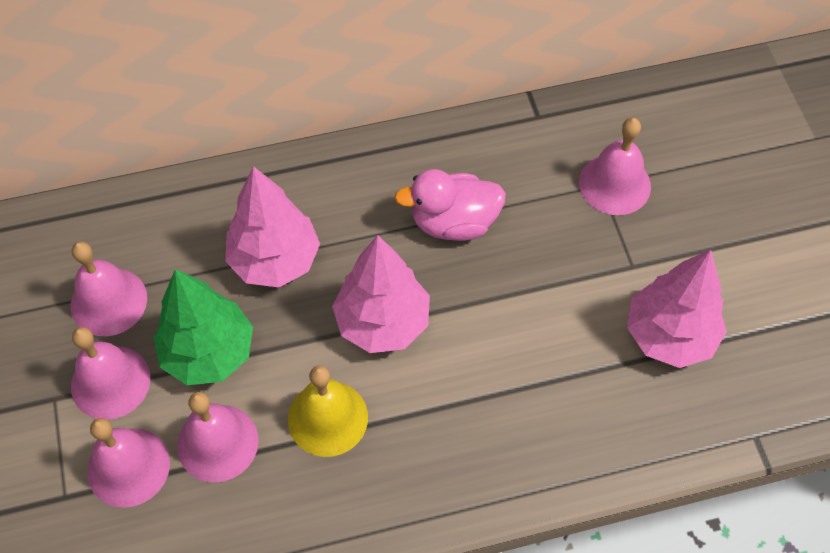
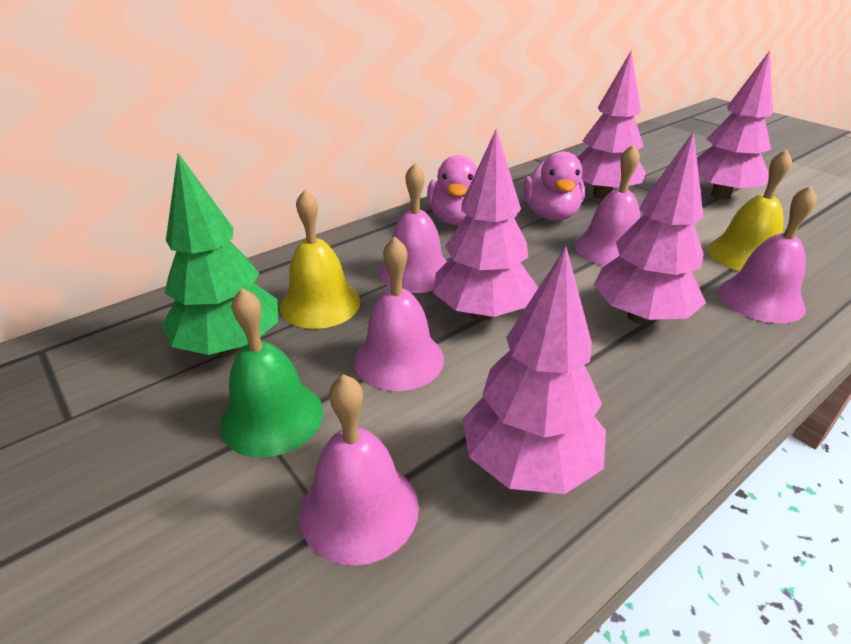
green bell: 0 -> 1
pink duck: 1 -> 2
pink tree: 3 -> 5
yellow bell: 1 -> 2

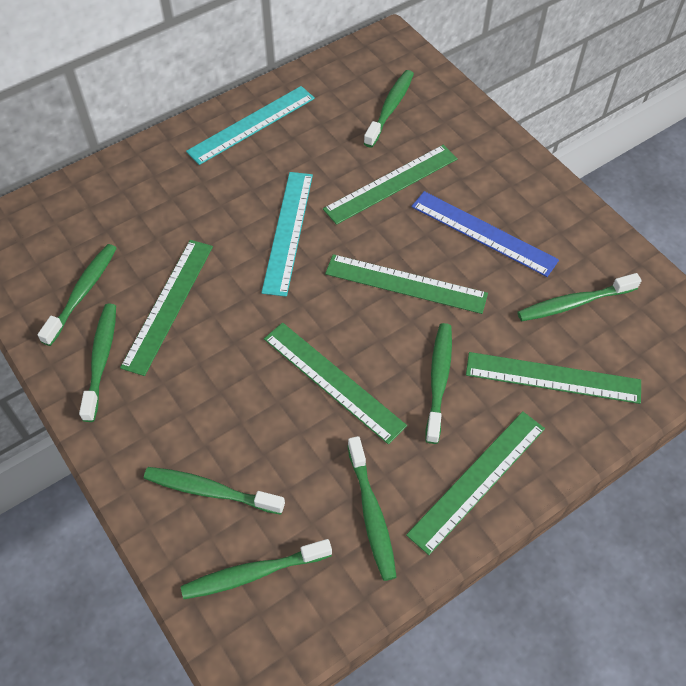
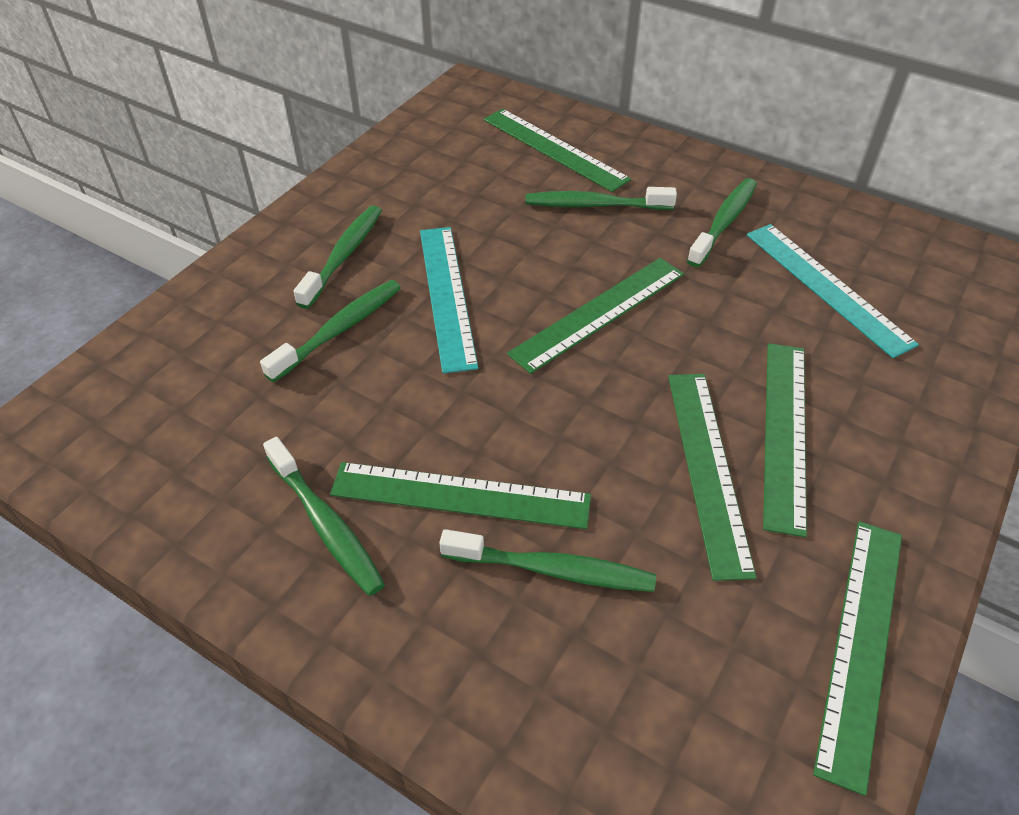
blue ruler: 1 -> 0
green toothbrush: 8 -> 6

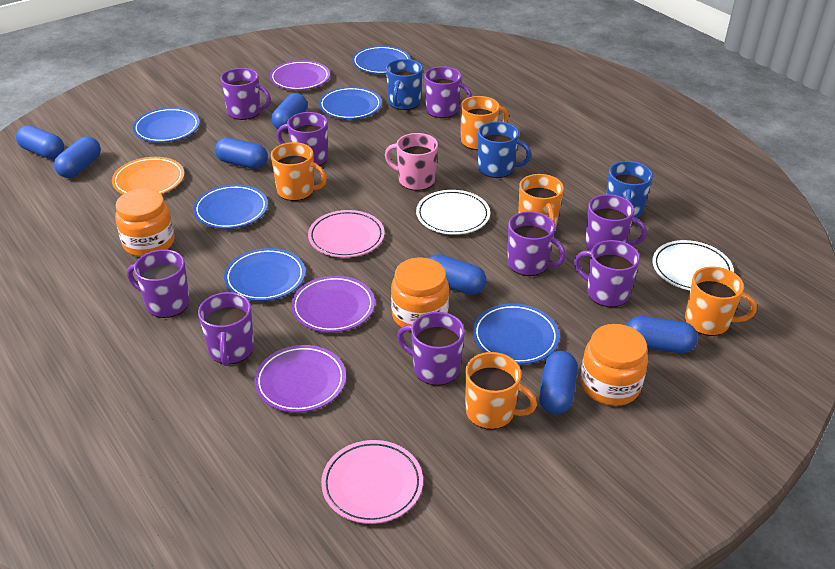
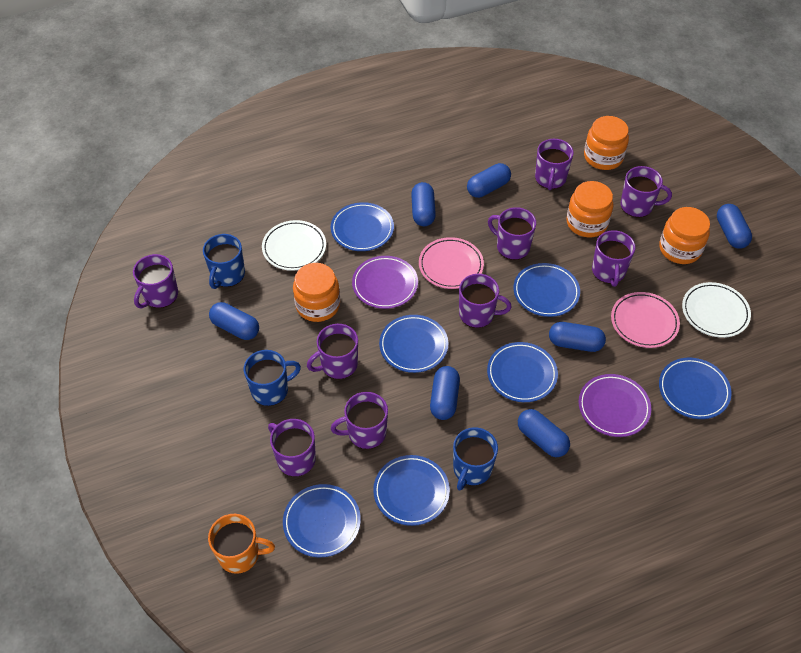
blue plate: 6 -> 7
orange jar: 3 -> 4
orange mug: 5 -> 1
orange plate: 1 -> 0
pink mug: 1 -> 0
purple plate: 3 -> 2

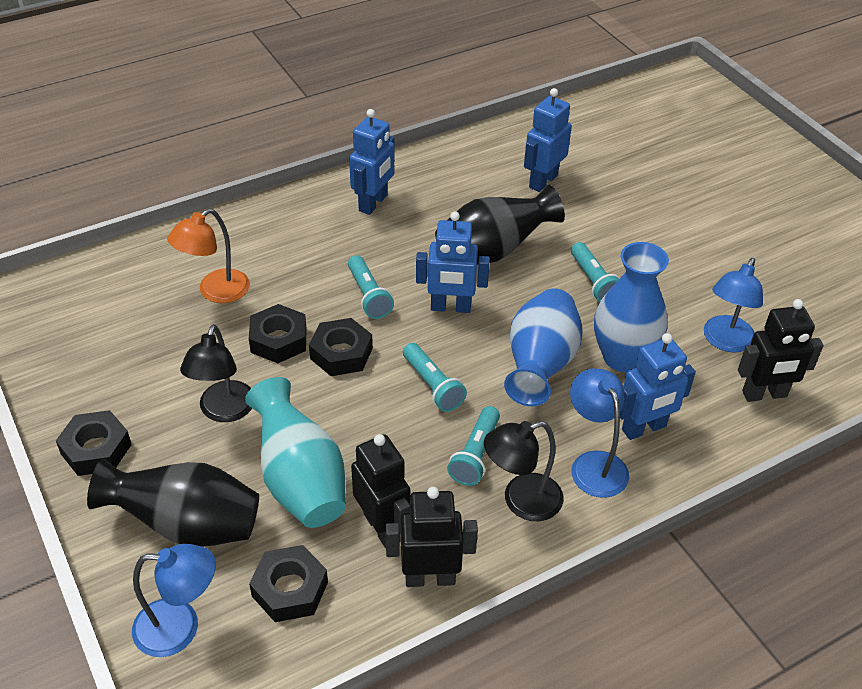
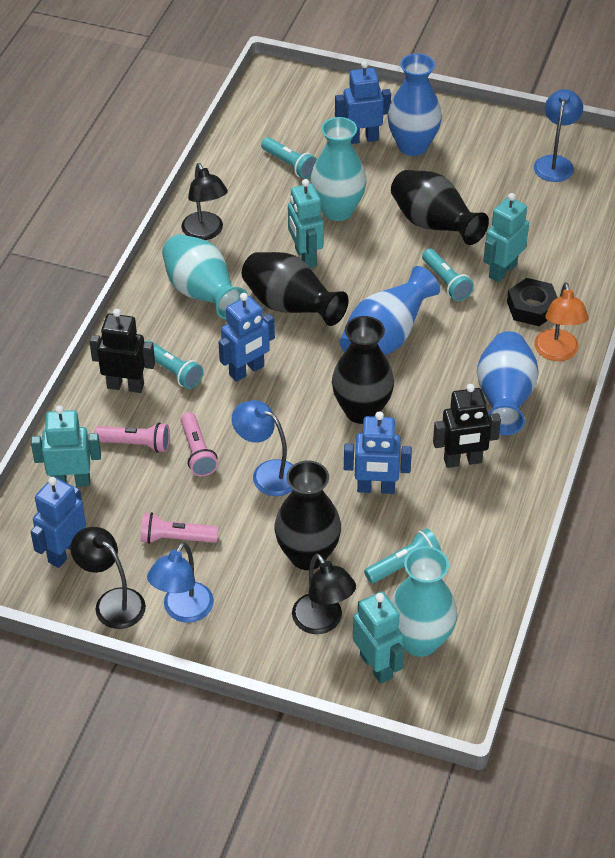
black lamp: 2 -> 3
black nut: 4 -> 1
black robot: 3 -> 2
black vase: 2 -> 4
blue vase: 2 -> 3
pink flashlight: 0 -> 3
turquoise robot: 0 -> 4
turquoise vase: 1 -> 3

........

Task to carry out
Only what runs from the line holding "orange plate: 1 -> 0" through the end of the entries above is to be given again, exactly, with every picture omitted.

Finished exercise
orange plate: 1 -> 0
pink mug: 1 -> 0
purple plate: 3 -> 2

black lamp: 2 -> 3
black nut: 4 -> 1
black robot: 3 -> 2
black vase: 2 -> 4
blue vase: 2 -> 3
pink flashlight: 0 -> 3
turquoise robot: 0 -> 4
turquoise vase: 1 -> 3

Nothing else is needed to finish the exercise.